- [Data for analysis]:
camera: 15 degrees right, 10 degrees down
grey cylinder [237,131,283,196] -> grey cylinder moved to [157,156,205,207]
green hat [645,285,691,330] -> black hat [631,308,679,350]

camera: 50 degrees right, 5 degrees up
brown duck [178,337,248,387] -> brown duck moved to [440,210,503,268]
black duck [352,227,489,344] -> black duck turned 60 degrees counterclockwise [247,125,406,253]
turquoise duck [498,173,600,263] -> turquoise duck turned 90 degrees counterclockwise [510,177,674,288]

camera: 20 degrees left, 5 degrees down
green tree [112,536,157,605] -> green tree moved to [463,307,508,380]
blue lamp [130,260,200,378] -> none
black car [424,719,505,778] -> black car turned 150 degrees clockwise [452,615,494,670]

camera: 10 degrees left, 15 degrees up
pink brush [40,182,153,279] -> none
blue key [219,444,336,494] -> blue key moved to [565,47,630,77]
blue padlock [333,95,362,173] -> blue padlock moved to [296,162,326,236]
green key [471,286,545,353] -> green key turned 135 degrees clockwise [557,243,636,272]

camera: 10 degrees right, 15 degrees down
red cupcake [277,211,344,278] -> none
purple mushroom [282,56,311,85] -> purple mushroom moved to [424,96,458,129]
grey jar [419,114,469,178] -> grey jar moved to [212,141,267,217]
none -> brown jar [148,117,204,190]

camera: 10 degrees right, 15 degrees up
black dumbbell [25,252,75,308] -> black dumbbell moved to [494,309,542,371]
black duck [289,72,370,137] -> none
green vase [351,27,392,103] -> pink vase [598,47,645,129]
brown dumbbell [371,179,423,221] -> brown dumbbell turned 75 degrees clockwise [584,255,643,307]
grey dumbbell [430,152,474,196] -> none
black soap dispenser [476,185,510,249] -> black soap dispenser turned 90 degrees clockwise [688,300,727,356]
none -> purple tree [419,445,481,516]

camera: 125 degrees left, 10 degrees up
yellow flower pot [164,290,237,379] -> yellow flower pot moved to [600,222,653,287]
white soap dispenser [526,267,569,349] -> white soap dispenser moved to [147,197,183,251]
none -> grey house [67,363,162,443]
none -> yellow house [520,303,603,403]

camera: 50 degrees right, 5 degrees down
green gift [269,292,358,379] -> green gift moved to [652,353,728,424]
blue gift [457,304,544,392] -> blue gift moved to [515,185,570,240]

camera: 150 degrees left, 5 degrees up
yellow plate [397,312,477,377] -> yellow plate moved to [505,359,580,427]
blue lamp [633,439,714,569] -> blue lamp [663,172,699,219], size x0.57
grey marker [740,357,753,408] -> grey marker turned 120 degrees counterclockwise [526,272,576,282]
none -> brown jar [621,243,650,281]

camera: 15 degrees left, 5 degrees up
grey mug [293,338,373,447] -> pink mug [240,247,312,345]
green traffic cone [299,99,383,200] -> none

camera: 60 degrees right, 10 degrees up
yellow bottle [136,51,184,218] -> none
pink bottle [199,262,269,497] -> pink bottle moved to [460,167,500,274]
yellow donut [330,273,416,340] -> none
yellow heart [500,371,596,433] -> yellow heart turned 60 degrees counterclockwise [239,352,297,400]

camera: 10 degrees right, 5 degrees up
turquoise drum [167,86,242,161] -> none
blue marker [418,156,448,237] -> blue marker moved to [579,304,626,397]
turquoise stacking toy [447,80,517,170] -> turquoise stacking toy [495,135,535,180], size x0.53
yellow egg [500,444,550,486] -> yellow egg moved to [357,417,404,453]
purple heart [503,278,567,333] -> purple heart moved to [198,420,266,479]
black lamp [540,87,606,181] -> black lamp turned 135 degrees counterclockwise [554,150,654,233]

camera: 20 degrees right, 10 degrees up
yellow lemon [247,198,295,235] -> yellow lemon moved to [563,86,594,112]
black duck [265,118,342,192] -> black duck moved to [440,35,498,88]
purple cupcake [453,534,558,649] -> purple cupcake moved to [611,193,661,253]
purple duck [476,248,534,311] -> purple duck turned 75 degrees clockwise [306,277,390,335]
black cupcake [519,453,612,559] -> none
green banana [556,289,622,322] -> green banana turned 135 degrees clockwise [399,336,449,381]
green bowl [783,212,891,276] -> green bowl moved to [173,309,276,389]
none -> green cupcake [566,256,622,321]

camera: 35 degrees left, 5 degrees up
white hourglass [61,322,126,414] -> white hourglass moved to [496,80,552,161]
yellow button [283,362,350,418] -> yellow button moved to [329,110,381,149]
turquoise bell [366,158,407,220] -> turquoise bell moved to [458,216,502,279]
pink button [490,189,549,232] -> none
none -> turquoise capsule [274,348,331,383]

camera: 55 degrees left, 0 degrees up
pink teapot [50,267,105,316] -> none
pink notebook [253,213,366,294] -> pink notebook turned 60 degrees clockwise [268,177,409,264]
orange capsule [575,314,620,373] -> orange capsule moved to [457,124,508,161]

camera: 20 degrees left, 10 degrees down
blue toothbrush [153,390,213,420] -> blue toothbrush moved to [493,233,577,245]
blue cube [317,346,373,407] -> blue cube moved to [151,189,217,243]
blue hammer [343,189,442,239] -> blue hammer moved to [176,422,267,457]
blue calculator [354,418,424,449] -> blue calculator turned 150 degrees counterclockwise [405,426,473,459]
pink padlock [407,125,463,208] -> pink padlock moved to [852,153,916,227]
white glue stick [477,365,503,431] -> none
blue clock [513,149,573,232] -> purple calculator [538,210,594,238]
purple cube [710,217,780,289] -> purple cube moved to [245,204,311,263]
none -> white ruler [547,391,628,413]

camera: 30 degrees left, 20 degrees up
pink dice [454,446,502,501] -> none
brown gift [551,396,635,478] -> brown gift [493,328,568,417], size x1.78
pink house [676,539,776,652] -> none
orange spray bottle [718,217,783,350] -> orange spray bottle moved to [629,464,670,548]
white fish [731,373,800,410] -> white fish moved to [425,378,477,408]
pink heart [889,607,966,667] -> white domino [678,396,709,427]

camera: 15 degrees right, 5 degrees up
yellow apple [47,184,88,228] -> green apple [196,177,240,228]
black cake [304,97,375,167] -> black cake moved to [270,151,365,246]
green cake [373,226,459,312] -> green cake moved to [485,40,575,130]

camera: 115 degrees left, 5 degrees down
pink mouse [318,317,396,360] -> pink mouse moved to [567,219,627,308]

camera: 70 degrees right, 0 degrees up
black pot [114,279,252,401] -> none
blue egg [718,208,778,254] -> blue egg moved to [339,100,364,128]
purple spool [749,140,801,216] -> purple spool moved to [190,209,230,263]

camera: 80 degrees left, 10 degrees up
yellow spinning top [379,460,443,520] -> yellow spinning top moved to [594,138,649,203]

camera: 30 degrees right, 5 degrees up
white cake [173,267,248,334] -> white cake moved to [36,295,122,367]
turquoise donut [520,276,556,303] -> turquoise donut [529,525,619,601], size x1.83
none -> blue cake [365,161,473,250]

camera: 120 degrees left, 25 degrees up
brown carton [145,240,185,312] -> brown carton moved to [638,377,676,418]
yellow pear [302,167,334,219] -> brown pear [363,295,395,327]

- [Exercise prompt]: Read the listing. Copy each line that has the word "heart" in it.

- [Exercise output]:
yellow heart [500,371,596,433] -> yellow heart turned 60 degrees counterclockwise [239,352,297,400]
purple heart [503,278,567,333] -> purple heart moved to [198,420,266,479]
pink heart [889,607,966,667] -> white domino [678,396,709,427]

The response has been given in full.